____ RECORD LIST

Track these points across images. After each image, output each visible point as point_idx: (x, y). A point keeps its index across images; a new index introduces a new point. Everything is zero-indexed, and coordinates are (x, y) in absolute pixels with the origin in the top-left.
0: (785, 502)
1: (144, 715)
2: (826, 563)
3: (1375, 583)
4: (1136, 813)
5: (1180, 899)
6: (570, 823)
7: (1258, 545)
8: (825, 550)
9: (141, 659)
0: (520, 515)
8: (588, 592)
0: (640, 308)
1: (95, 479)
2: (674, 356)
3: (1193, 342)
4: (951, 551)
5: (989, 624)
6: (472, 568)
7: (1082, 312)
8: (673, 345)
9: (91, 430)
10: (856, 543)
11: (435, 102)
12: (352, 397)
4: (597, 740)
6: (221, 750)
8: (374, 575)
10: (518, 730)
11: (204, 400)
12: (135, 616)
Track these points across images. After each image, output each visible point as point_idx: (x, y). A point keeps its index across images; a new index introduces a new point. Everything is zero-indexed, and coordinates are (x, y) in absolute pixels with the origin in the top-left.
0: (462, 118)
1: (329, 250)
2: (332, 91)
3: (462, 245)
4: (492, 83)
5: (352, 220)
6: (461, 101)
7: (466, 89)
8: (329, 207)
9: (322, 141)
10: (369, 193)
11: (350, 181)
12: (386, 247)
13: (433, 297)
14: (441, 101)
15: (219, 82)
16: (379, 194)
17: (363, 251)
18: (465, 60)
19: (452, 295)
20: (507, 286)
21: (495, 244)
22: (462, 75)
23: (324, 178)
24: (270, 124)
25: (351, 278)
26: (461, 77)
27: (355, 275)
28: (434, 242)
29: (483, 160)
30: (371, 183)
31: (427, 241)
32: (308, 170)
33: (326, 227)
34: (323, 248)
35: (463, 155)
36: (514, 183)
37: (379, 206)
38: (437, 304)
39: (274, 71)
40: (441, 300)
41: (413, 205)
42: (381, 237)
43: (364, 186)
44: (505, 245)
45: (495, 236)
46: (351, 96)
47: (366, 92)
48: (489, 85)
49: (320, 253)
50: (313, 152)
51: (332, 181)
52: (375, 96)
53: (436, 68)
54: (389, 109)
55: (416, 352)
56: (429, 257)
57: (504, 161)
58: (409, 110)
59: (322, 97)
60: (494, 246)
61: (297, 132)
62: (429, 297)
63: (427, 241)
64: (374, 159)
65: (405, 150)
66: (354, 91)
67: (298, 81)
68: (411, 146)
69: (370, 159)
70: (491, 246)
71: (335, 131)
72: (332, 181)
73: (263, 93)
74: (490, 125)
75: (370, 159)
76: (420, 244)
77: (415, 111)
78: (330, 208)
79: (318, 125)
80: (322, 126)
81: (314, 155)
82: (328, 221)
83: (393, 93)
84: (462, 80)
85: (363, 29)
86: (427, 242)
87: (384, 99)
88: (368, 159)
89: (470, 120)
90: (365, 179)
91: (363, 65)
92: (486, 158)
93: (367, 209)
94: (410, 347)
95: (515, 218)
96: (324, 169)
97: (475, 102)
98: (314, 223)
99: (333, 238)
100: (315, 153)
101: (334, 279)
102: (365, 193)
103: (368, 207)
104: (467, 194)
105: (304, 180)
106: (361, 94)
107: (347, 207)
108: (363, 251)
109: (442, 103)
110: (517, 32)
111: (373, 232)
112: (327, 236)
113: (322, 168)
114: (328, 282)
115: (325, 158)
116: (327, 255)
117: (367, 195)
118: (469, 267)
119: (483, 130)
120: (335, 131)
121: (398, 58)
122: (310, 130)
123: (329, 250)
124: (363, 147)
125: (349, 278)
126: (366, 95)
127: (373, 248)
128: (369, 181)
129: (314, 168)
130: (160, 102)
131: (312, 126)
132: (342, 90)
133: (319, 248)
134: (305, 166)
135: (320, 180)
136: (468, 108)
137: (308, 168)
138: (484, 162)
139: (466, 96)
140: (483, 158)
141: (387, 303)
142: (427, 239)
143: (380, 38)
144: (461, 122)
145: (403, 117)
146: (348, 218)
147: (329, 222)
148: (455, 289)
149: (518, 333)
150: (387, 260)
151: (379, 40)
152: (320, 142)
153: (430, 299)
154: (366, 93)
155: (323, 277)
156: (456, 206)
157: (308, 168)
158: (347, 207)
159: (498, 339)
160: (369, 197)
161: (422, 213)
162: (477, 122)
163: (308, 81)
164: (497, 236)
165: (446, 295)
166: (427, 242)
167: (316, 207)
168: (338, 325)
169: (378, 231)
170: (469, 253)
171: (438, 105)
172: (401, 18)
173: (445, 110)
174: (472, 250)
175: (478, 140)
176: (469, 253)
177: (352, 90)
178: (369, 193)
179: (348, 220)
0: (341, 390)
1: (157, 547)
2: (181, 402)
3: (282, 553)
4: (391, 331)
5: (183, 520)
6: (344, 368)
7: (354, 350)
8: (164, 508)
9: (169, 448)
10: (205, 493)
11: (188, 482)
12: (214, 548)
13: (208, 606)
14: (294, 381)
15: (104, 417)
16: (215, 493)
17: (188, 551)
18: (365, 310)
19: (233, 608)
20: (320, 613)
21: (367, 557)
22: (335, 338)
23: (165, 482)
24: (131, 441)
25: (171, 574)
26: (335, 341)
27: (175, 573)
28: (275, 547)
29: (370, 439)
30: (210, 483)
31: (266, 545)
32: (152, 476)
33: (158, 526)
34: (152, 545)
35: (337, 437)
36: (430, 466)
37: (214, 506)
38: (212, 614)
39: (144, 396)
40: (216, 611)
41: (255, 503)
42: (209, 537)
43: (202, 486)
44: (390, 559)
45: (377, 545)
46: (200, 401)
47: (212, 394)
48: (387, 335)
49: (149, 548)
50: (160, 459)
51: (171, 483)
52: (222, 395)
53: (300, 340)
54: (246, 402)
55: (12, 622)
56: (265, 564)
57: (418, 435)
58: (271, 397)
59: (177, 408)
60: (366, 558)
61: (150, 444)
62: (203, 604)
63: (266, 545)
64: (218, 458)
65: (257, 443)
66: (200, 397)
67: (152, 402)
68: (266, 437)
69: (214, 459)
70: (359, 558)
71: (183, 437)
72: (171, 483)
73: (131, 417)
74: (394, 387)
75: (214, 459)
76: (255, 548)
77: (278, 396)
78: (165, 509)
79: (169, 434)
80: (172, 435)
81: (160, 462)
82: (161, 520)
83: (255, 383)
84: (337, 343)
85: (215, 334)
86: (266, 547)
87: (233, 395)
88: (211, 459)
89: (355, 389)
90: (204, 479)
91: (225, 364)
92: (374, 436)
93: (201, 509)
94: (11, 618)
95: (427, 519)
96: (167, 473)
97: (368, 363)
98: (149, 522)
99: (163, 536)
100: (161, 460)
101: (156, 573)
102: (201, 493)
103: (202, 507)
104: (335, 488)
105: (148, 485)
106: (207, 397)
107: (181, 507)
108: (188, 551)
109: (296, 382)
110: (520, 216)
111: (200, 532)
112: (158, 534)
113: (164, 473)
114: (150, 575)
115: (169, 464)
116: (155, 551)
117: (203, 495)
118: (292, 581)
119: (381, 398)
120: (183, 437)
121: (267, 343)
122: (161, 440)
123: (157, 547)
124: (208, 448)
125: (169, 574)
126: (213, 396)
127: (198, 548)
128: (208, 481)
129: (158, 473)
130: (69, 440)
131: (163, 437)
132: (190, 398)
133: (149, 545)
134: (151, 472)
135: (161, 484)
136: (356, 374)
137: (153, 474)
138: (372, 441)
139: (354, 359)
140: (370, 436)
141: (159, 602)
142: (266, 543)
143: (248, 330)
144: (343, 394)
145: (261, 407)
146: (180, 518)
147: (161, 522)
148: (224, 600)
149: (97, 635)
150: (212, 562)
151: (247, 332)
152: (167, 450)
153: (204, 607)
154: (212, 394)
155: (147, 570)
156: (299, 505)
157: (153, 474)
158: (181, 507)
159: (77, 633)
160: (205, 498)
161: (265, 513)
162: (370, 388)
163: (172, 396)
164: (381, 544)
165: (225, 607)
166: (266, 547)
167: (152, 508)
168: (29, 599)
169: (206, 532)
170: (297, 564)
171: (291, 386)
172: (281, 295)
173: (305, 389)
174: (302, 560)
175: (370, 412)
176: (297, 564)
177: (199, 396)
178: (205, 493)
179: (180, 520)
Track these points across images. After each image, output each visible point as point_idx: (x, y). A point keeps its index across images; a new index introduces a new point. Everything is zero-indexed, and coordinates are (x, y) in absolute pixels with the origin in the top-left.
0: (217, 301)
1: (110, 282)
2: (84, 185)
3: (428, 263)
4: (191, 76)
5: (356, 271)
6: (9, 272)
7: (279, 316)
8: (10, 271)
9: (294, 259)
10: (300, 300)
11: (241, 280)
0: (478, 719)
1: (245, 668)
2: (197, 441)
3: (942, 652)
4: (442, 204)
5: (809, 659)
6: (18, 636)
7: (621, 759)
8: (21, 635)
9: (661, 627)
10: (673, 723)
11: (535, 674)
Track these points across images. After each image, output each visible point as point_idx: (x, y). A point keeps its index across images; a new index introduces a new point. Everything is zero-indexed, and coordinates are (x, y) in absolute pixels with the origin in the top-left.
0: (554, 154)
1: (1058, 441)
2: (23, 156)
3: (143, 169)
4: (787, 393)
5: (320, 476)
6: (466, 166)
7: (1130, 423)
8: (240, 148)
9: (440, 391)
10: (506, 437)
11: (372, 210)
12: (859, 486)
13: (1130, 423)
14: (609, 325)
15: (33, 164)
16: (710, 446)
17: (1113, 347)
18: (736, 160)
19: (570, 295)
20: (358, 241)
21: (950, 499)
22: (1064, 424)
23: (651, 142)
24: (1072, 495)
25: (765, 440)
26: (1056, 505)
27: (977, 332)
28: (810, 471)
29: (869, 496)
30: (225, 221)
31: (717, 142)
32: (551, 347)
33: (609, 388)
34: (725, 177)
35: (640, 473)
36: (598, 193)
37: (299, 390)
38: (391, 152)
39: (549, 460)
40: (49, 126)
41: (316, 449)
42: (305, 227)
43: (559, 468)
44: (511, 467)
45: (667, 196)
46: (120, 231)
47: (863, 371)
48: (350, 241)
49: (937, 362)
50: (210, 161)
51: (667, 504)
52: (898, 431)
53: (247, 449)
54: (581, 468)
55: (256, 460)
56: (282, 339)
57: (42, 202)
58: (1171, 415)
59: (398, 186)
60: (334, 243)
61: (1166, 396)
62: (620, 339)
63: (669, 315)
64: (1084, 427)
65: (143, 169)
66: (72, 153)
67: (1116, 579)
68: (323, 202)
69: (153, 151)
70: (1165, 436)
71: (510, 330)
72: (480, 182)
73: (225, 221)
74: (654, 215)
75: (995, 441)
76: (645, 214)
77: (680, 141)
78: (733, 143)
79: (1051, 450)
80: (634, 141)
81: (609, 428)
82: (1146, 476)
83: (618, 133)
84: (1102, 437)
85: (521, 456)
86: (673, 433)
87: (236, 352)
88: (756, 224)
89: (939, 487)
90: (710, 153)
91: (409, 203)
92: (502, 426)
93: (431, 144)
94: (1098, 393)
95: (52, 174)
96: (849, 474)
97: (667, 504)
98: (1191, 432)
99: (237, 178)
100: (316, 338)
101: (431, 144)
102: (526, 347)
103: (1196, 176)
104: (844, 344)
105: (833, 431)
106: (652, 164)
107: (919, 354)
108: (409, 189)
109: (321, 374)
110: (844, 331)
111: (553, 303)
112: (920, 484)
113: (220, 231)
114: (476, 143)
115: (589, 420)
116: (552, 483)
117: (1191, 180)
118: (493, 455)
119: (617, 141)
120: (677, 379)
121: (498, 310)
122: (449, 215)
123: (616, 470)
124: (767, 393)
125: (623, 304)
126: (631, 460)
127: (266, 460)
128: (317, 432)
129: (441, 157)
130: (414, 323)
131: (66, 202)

________

Rewrite the records from the first line through the line containing "8: (825, 550)", replacing "zero-indexed" with "zero-based" and keeping everything else the same.

RESPONSE FOR THIS EXERCISE:
Track these points across images. After each image, output each visible point as point_idx: (x, y). A point keeps its index across images; a new index introduces a new point. Everything is zero-based, and coordinates are (x, y) in absolute pixels with the origin in the top-left.
0: (785, 502)
1: (144, 715)
2: (826, 563)
3: (1375, 583)
4: (1136, 813)
5: (1180, 899)
6: (570, 823)
7: (1258, 545)
8: (825, 550)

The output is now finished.